START Data listing
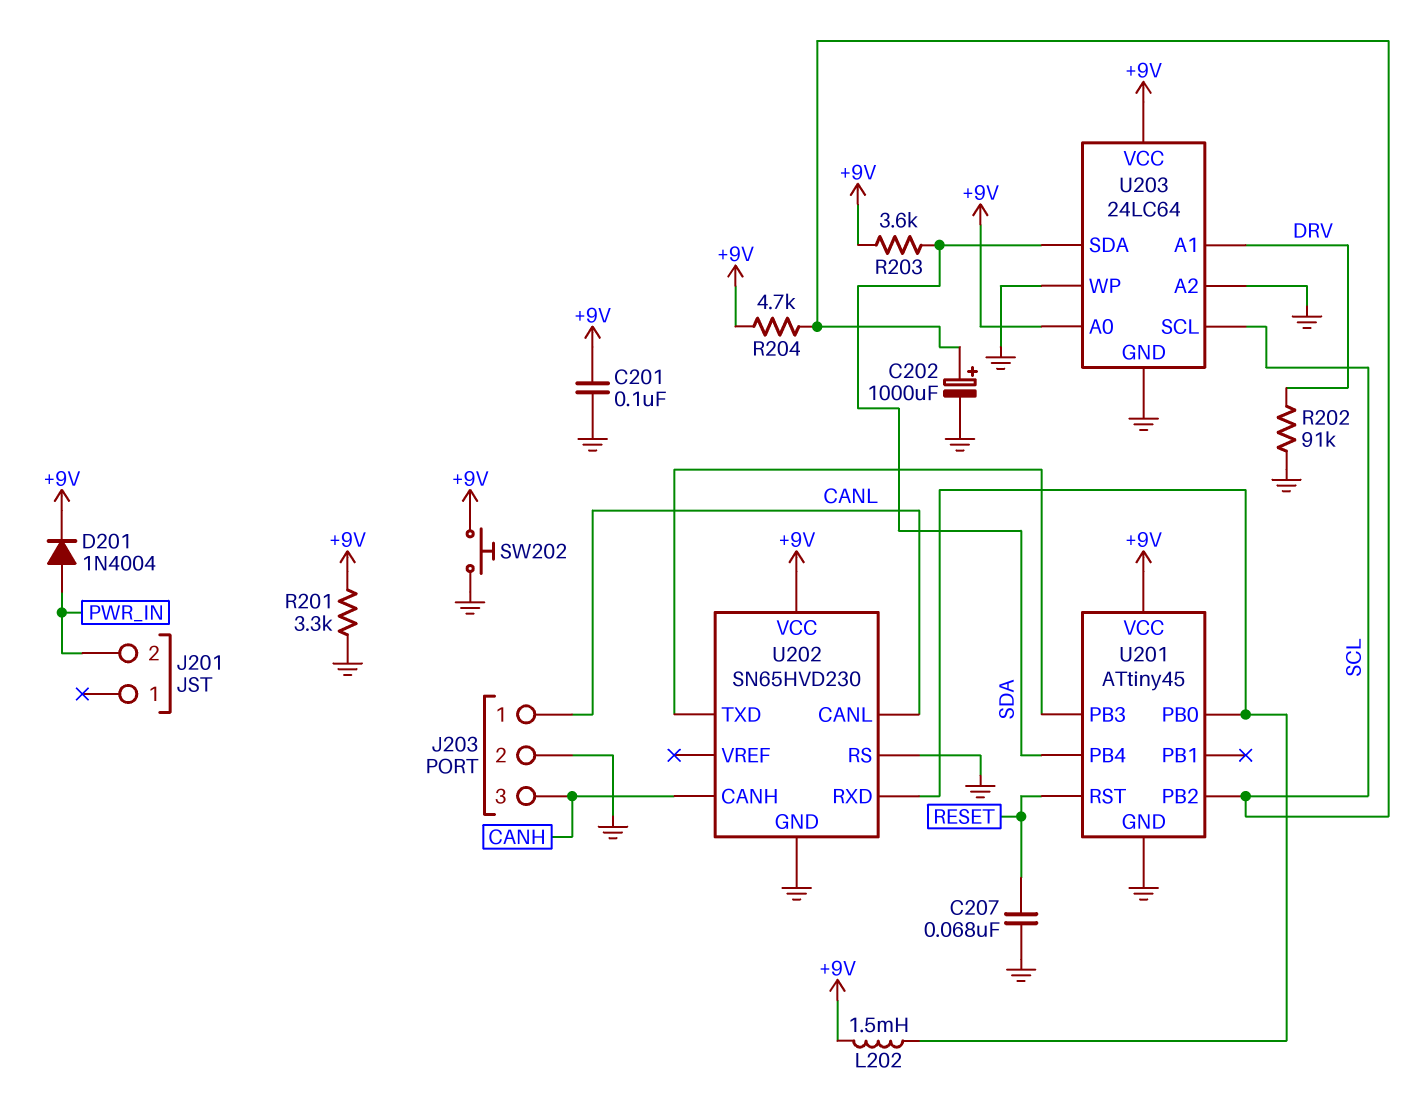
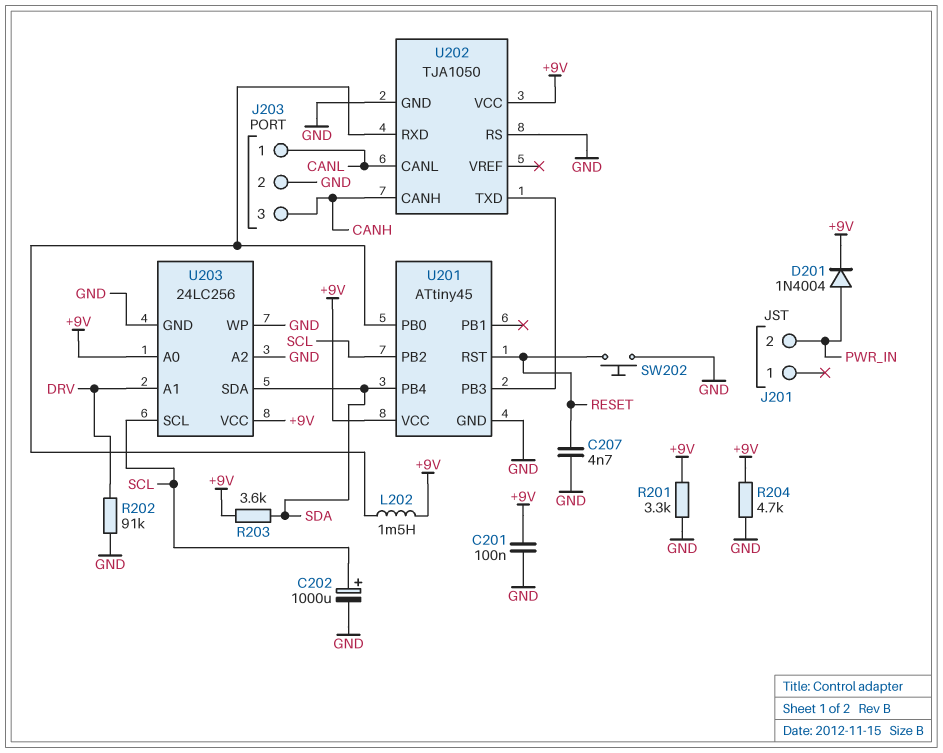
C207: 68nF (GND, RESET) -> 4.7nF (GND, RESET)
R204: 4.7k (+9V, SCL) -> 4.7k (+9V, GND)
SW202: button (+9V, GND) -> button (GND, RESET)
U202: SN65HVD230 -> TJA1050
U203: 24LC64 -> 24LC256

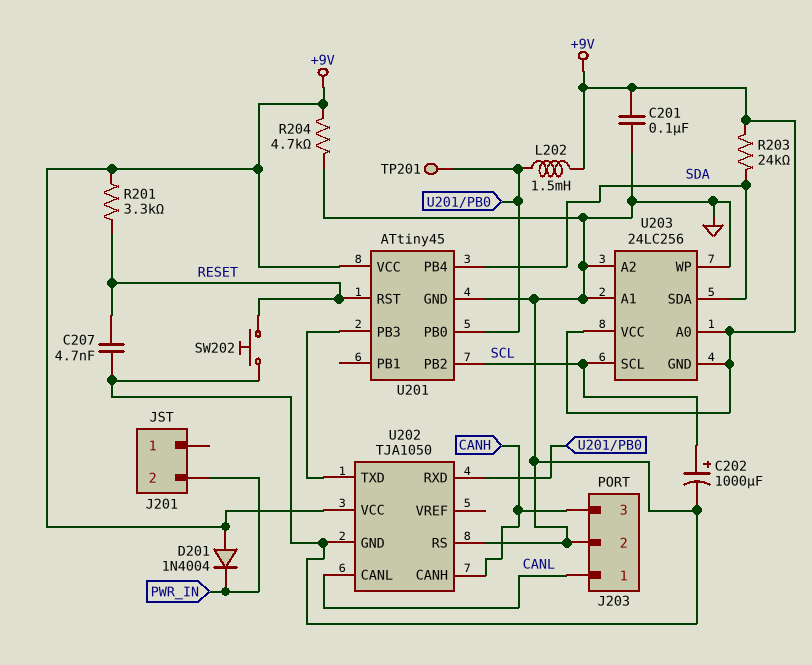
D201: diode 1N4004 (A PWR_IN, K +9V) -> diode 1N4004 (A +9V, K PWR_IN)
R201: 3.3k (+9V, GND) -> 3.3k (+9V, RESET)
R202: 91k (DRV, GND) -> none
R203: 3.6k (+9V, SDA) -> 24k (+9V, SDA)
TP201: none -> test point (U201/PB0)
U203 pin A1: DRV -> GND
U203 pin GND: GND -> +9V

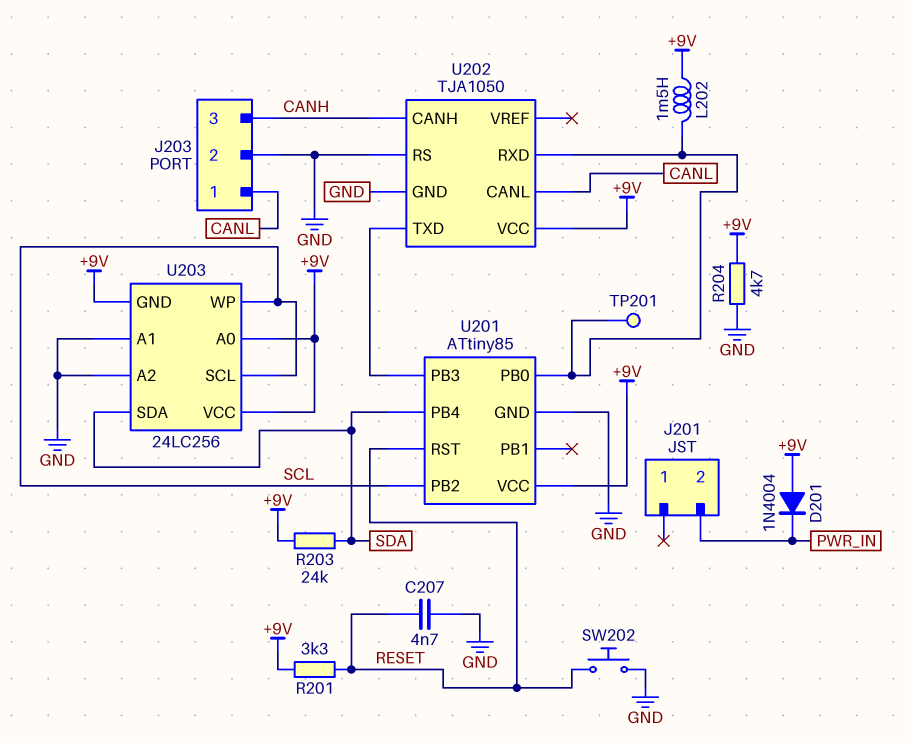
C201: 100nF (+9V, GND) -> none
C202: 1000uF (plus SCL, minus GND) -> none
U201: ATtiny45 -> ATtiny85
U203 pin WP: GND -> SCL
END Data listing
- _Directions for this task_:
Word for word, repeat the lines from the one holding "C201: 100nF (+9V, GND) -> none" through the last line of the entries, both included.

- _Final answer_:
C201: 100nF (+9V, GND) -> none
C202: 1000uF (plus SCL, minus GND) -> none
U201: ATtiny45 -> ATtiny85
U203 pin WP: GND -> SCL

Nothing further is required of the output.